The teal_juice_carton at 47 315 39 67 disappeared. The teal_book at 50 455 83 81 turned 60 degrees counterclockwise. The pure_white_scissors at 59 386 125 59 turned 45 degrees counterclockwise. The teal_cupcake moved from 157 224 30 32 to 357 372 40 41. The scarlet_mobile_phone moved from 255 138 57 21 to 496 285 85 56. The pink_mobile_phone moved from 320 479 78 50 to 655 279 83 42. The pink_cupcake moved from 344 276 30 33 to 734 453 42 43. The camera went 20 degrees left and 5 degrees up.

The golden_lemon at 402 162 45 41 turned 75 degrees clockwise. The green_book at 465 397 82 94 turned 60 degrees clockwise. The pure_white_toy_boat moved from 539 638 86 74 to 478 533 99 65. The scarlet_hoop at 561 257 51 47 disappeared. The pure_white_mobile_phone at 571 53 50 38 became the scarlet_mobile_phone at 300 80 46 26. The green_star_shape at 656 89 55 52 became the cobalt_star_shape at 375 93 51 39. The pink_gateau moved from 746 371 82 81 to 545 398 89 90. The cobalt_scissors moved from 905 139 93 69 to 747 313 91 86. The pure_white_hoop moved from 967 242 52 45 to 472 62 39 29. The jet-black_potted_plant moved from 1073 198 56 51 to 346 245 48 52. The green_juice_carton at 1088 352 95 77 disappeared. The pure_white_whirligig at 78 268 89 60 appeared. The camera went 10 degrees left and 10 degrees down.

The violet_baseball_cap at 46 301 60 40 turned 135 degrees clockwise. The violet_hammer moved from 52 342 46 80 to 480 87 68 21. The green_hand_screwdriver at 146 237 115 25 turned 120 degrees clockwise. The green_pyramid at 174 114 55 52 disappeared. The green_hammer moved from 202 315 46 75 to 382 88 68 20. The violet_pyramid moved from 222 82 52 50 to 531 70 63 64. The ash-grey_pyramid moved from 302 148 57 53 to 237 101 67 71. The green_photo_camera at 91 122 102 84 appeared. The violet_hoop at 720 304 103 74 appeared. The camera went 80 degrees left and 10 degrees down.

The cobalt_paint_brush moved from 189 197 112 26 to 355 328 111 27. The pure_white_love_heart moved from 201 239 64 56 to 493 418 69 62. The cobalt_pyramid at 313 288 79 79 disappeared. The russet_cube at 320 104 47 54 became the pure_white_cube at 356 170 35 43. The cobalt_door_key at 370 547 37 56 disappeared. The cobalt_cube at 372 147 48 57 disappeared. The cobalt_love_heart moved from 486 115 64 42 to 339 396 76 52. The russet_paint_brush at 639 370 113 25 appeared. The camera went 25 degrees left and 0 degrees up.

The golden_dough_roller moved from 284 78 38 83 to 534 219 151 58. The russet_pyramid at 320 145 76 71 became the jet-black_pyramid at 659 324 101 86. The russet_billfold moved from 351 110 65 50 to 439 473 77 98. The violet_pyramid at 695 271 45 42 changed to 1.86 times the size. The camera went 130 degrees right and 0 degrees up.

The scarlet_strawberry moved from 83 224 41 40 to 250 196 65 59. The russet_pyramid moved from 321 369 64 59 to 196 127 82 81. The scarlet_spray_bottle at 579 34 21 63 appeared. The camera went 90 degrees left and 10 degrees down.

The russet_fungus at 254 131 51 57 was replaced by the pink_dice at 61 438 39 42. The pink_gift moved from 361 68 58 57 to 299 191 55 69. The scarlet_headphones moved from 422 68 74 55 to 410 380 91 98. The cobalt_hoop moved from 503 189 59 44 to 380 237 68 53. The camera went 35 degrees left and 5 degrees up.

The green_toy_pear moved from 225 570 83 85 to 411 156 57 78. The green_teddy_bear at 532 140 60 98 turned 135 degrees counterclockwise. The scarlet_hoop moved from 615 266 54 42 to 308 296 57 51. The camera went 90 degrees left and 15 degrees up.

**********

WORK INSTRUCTIONS
The response has to match the data exactly, line for line.

RESPONSE FOR THIS EXERCISE
The teal_juice_carton at 47 315 39 67 disappeared. The teal_book at 50 455 83 81 turned 60 degrees counterclockwise. The pure_white_scissors at 59 386 125 59 turned 45 degrees counterclockwise. The teal_cupcake moved from 157 224 30 32 to 357 372 40 41. The scarlet_mobile_phone moved from 255 138 57 21 to 496 285 85 56. The pink_mobile_phone moved from 320 479 78 50 to 655 279 83 42. The pink_cupcake moved from 344 276 30 33 to 734 453 42 43. The camera went 20 degrees left and 5 degrees up.

The golden_lemon at 402 162 45 41 turned 75 degrees clockwise. The green_book at 465 397 82 94 turned 60 degrees clockwise. The pure_white_toy_boat moved from 539 638 86 74 to 478 533 99 65. The scarlet_hoop at 561 257 51 47 disappeared. The pure_white_mobile_phone at 571 53 50 38 became the scarlet_mobile_phone at 300 80 46 26. The green_star_shape at 656 89 55 52 became the cobalt_star_shape at 375 93 51 39. The pink_gateau moved from 746 371 82 81 to 545 398 89 90. The cobalt_scissors moved from 905 139 93 69 to 747 313 91 86. The pure_white_hoop moved from 967 242 52 45 to 472 62 39 29. The jet-black_potted_plant moved from 1073 198 56 51 to 346 245 48 52. The green_juice_carton at 1088 352 95 77 disappeared. The pure_white_whirligig at 78 268 89 60 appeared. The camera went 10 degrees left and 10 degrees down.

The violet_baseball_cap at 46 301 60 40 turned 135 degrees clockwise. The violet_hammer moved from 52 342 46 80 to 480 87 68 21. The green_hand_screwdriver at 146 237 115 25 turned 120 degrees clockwise. The green_pyramid at 174 114 55 52 disappeared. The green_hammer moved from 202 315 46 75 to 382 88 68 20. The violet_pyramid moved from 222 82 52 50 to 531 70 63 64. The ash-grey_pyramid moved from 302 148 57 53 to 237 101 67 71. The green_photo_camera at 91 122 102 84 appeared. The violet_hoop at 720 304 103 74 appeared. The camera went 80 degrees left and 10 degrees down.

The cobalt_paint_brush moved from 189 197 112 26 to 355 328 111 27. The pure_white_love_heart moved from 201 239 64 56 to 493 418 69 62. The cobalt_pyramid at 313 288 79 79 disappeared. The russet_cube at 320 104 47 54 became the pure_white_cube at 356 170 35 43. The cobalt_door_key at 370 547 37 56 disappeared. The cobalt_cube at 372 147 48 57 disappeared. The cobalt_love_heart moved from 486 115 64 42 to 339 396 76 52. The russet_paint_brush at 639 370 113 25 appeared. The camera went 25 degrees left and 0 degrees up.

The golden_dough_roller moved from 284 78 38 83 to 534 219 151 58. The russet_pyramid at 320 145 76 71 became the jet-black_pyramid at 659 324 101 86. The russet_billfold moved from 351 110 65 50 to 439 473 77 98. The violet_pyramid at 695 271 45 42 changed to 1.86 times the size. The camera went 130 degrees right and 0 degrees up.

The scarlet_strawberry moved from 83 224 41 40 to 250 196 65 59. The russet_pyramid moved from 321 369 64 59 to 196 127 82 81. The scarlet_spray_bottle at 579 34 21 63 appeared. The camera went 90 degrees left and 10 degrees down.

The russet_fungus at 254 131 51 57 was replaced by the pink_dice at 61 438 39 42. The pink_gift moved from 361 68 58 57 to 299 191 55 69. The scarlet_headphones moved from 422 68 74 55 to 410 380 91 98. The cobalt_hoop moved from 503 189 59 44 to 380 237 68 53. The camera went 35 degrees left and 5 degrees up.

The green_toy_pear moved from 225 570 83 85 to 411 156 57 78. The green_teddy_bear at 532 140 60 98 turned 135 degrees counterclockwise. The scarlet_hoop moved from 615 266 54 42 to 308 296 57 51. The camera went 90 degrees left and 15 degrees up.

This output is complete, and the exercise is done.